** Opening PROVIDED RECORDS block **
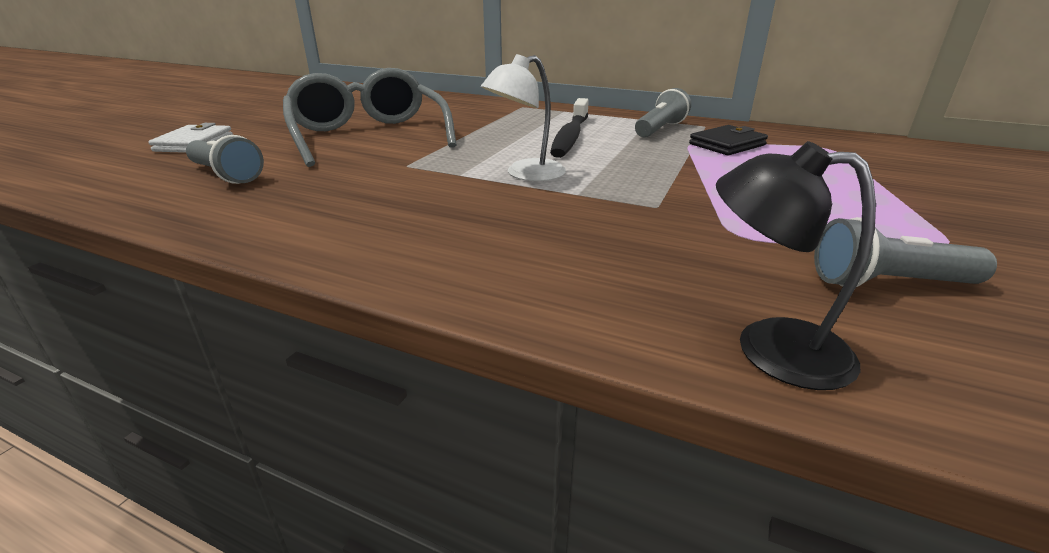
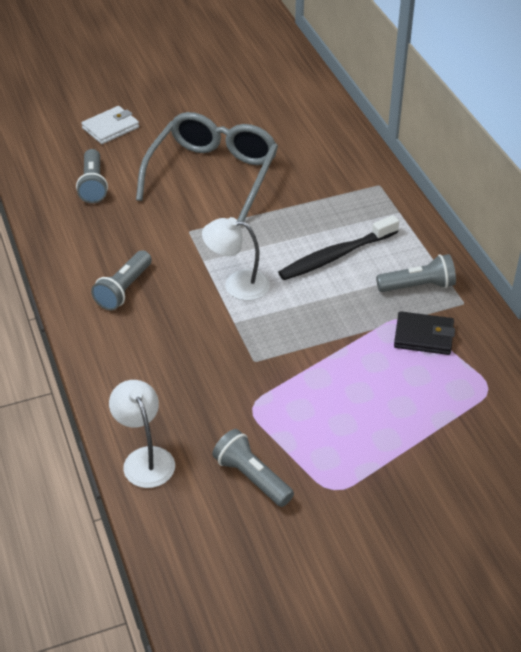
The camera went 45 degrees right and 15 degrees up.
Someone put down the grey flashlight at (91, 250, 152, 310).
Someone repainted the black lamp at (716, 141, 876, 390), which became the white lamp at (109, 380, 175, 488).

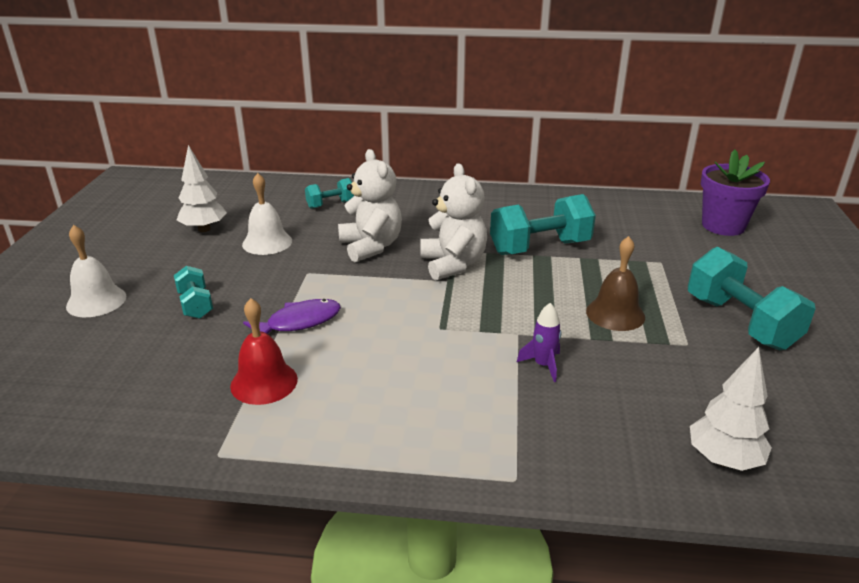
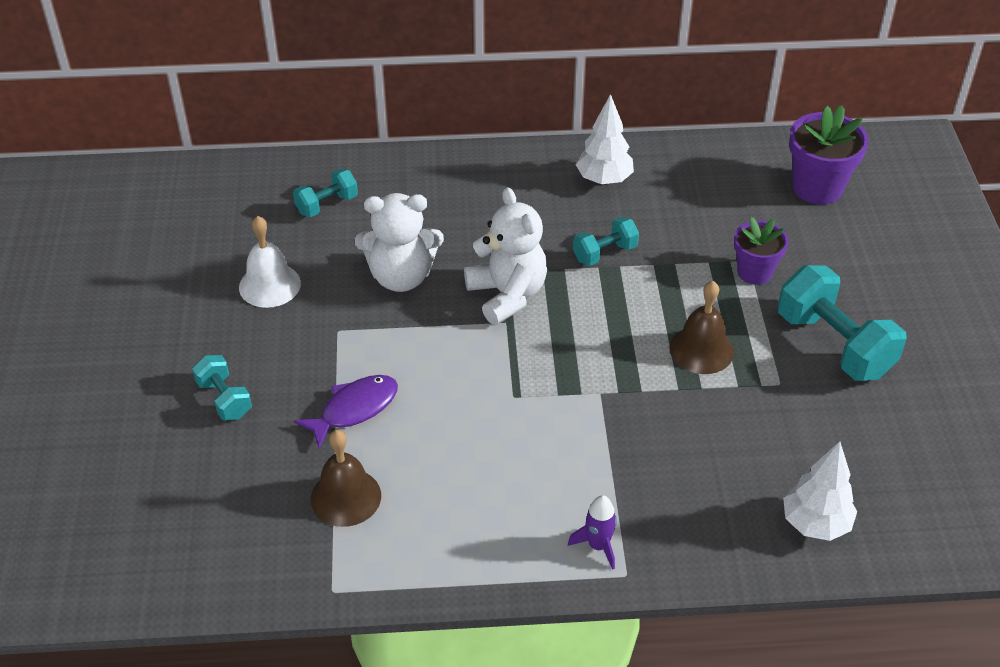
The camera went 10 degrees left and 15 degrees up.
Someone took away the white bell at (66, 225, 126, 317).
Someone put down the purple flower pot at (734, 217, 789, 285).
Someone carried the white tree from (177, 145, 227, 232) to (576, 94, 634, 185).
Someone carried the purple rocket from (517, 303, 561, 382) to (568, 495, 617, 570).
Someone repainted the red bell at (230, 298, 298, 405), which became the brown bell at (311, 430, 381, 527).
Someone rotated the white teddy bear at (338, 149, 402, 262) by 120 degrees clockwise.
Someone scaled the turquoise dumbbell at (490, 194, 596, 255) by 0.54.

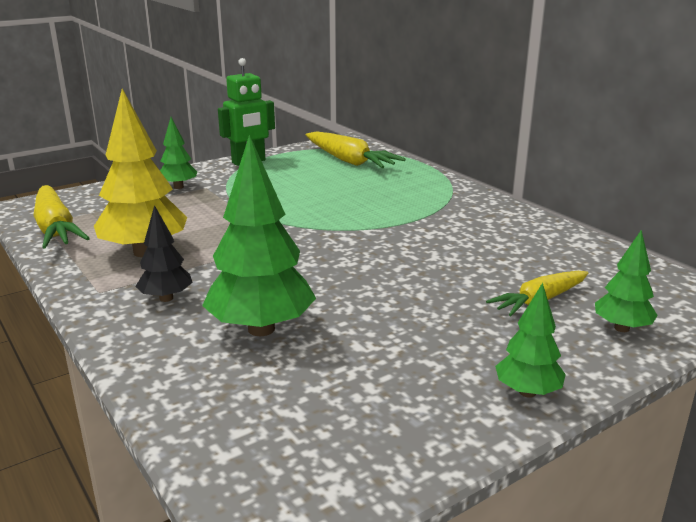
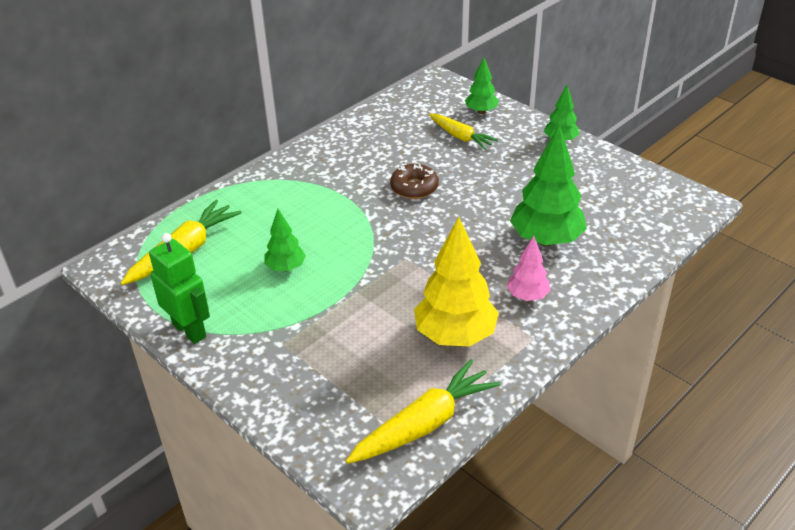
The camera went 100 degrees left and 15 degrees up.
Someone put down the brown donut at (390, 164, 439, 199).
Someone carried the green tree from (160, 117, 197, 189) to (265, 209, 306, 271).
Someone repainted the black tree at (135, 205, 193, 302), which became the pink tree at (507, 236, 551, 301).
** Closing PROVIDED RECORDS block **
- WORK REQUIRED
List all lines from the entries that include the word "camera".

- ANSWER AREA
The camera went 45 degrees right and 15 degrees up.
The camera went 10 degrees left and 15 degrees up.
The camera went 100 degrees left and 15 degrees up.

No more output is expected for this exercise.